Below is a listing. Copy each line of it that holds the word "none".

==============================

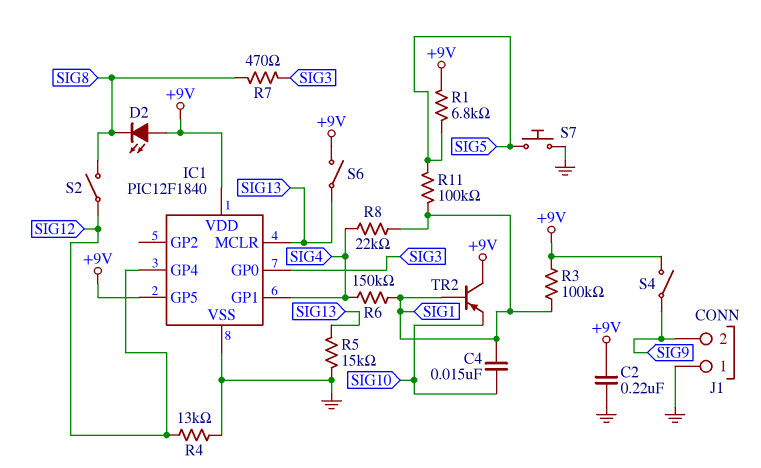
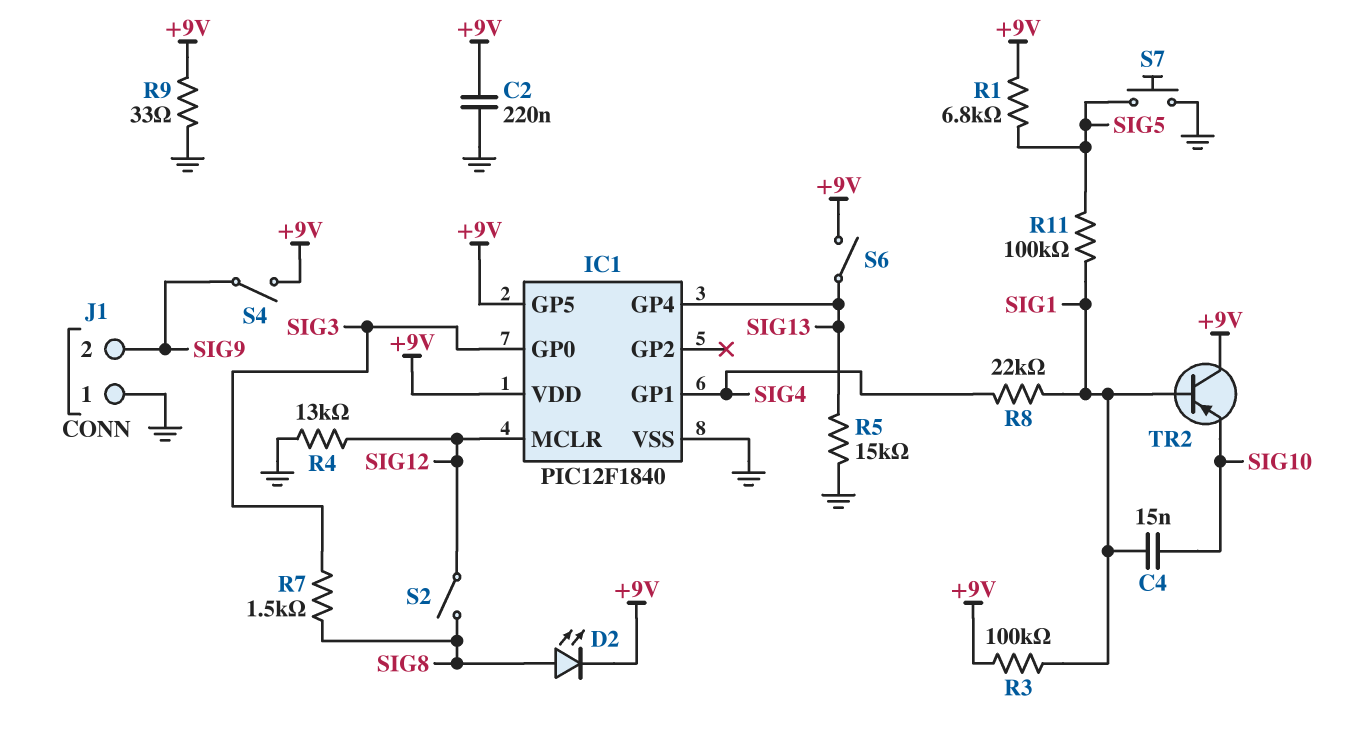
D2: LED (A +9V, K SIG8) -> LED (A SIG8, K +9V)
IC1 pin GP4: SIG12 -> SIG13
IC1 pin MCLR: SIG13 -> SIG12
R6: 150k (SIG1, SIG4) -> none
R7: 470 (SIG3, SIG8) -> 1.5k (SIG3, SIG8)
R9: none -> 33 (+9V, GND)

==============================

**Solution to the problem:**
R6: 150k (SIG1, SIG4) -> none
R9: none -> 33 (+9V, GND)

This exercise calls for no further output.